▶ [INSTRUCTIONS FOR THE TASK] From the data below, return each line in which the string "RESET" is found.
+++
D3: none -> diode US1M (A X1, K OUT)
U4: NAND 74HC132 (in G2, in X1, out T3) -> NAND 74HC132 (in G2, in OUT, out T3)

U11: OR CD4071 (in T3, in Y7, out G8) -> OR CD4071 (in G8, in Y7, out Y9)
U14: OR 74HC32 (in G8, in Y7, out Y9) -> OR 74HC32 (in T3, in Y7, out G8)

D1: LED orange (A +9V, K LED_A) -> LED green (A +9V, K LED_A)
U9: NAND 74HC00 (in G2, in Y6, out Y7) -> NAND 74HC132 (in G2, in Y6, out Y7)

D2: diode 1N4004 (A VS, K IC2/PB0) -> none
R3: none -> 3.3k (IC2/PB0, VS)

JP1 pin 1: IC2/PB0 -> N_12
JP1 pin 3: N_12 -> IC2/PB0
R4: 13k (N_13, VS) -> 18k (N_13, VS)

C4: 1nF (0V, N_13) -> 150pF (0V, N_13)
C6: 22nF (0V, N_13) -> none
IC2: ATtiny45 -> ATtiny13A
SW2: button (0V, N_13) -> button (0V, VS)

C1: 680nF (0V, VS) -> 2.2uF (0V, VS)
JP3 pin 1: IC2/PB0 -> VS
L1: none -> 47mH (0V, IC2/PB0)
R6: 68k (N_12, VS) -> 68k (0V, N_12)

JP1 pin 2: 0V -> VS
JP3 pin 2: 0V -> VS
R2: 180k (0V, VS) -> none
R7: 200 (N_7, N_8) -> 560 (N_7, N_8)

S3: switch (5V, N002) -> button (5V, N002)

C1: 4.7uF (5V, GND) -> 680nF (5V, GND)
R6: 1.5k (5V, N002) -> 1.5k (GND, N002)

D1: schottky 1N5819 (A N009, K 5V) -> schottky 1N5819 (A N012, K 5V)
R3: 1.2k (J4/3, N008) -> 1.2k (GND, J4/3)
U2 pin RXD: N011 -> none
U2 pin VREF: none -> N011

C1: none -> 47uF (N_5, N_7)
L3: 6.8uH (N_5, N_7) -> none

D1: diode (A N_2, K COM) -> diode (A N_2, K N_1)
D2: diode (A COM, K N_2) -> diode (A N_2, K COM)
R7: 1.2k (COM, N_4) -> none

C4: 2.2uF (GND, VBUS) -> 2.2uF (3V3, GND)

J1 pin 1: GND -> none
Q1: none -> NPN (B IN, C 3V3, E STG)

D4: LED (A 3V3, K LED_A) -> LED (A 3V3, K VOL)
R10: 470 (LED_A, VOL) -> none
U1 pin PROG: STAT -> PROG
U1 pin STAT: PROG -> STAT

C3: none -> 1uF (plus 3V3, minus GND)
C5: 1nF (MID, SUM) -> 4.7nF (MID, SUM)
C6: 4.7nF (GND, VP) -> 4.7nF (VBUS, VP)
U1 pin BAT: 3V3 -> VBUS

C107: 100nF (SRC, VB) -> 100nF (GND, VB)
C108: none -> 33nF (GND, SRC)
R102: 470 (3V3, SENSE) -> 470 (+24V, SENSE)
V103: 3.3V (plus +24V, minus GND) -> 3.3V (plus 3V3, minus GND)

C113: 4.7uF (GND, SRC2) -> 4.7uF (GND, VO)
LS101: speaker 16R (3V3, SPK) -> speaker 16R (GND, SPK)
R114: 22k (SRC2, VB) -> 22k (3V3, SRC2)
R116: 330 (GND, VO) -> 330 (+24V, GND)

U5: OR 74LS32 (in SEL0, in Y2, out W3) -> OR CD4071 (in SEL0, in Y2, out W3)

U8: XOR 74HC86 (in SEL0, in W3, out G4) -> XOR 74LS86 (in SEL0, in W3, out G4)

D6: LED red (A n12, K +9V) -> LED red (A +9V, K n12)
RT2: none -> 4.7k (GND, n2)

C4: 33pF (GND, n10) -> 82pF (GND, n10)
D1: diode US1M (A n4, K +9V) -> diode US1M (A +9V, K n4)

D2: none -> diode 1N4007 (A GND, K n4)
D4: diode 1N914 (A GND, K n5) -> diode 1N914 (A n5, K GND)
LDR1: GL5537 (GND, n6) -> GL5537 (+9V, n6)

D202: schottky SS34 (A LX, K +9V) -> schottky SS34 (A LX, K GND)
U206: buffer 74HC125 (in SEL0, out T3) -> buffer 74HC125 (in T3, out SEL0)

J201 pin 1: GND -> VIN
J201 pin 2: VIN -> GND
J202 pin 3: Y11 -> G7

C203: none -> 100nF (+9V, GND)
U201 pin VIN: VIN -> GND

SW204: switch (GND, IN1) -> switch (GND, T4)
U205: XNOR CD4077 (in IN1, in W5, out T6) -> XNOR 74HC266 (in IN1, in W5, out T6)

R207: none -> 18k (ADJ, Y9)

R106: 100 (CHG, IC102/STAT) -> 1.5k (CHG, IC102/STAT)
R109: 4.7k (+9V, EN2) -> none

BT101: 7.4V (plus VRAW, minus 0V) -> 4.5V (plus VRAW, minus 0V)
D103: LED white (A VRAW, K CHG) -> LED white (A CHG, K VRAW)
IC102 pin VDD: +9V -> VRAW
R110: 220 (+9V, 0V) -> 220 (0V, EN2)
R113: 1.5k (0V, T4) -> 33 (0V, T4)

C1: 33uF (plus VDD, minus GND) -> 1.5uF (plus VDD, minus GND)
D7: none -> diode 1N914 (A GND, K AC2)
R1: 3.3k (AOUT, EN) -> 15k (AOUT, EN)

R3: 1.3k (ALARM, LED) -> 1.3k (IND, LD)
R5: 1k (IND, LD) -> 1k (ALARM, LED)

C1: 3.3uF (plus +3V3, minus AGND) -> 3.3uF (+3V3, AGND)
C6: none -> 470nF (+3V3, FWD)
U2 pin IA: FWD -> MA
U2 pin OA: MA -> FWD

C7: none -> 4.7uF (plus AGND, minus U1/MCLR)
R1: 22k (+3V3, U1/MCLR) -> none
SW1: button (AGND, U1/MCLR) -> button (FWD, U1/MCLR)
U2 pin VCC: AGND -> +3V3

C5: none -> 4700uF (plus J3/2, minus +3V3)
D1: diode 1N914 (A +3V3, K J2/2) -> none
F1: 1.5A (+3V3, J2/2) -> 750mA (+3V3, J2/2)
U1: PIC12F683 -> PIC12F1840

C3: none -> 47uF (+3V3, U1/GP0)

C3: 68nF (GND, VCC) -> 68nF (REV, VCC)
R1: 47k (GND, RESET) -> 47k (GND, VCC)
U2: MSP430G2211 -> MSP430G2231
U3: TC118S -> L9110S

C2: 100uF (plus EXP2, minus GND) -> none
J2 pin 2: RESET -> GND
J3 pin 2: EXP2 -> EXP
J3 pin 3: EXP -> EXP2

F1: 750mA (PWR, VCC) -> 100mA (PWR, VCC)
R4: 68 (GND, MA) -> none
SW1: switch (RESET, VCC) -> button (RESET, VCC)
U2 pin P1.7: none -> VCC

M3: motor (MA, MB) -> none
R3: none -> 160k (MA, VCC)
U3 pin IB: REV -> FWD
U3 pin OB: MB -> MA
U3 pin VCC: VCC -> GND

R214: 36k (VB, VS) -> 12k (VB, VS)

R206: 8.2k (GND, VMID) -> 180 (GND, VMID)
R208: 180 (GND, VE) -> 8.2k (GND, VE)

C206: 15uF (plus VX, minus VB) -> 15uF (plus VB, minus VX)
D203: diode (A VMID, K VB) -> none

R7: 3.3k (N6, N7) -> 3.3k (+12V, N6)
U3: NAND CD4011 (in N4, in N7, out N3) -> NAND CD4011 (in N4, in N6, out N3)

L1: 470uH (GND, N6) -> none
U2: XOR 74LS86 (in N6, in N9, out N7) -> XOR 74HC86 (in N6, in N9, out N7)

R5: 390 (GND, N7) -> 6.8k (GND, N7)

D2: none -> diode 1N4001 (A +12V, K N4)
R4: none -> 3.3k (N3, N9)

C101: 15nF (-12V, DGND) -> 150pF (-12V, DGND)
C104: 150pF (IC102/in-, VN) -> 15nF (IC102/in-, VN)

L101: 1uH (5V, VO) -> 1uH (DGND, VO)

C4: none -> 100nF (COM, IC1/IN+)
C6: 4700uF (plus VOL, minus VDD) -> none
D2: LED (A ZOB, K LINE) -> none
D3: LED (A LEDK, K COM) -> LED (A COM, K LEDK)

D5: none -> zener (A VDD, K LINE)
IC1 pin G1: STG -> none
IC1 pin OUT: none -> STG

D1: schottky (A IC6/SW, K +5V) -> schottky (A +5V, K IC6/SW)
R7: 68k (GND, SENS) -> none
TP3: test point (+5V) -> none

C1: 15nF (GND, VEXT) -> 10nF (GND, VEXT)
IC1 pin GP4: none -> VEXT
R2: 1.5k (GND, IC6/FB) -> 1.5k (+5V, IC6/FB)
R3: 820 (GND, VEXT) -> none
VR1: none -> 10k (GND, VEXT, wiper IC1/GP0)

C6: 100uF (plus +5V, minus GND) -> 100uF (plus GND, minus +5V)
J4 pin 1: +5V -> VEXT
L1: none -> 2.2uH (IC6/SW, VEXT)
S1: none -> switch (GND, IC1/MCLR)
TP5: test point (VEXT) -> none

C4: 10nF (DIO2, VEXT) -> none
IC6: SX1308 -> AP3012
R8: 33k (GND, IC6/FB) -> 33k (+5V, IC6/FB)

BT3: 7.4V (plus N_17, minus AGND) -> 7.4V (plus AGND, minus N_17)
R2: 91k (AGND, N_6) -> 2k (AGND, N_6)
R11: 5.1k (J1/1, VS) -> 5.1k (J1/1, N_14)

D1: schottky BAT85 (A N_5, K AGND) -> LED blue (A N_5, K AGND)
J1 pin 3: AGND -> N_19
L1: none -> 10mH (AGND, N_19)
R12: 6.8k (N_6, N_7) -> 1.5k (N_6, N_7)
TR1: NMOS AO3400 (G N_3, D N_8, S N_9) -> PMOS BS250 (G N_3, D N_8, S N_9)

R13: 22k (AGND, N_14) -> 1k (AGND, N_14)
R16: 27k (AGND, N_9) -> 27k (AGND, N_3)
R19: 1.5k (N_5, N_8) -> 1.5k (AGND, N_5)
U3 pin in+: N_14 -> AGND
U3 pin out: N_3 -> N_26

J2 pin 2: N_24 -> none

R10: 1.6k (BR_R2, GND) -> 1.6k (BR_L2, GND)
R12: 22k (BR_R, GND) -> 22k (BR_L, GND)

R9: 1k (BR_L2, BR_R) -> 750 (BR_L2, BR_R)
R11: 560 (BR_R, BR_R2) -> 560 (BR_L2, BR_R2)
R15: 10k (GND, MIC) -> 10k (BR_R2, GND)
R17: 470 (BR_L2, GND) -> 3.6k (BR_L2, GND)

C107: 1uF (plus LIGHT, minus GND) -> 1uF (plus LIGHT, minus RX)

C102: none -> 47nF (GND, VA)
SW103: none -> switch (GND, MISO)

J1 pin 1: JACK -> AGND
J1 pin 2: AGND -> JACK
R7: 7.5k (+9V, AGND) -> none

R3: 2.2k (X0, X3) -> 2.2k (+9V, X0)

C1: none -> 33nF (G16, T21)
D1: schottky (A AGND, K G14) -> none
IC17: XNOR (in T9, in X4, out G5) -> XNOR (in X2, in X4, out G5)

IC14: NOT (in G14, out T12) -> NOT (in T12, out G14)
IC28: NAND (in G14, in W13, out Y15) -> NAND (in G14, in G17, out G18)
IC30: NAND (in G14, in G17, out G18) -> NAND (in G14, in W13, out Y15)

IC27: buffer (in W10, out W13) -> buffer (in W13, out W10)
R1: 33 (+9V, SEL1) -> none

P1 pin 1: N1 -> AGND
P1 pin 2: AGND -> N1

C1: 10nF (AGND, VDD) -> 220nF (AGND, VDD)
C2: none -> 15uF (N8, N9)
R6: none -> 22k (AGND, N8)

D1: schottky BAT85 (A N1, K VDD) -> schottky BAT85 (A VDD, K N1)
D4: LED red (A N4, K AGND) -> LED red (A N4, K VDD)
+++
▶ [ANSWER TO THIS TASK]
R1: 47k (GND, RESET) -> 47k (GND, VCC)
J2 pin 2: RESET -> GND
SW1: switch (RESET, VCC) -> button (RESET, VCC)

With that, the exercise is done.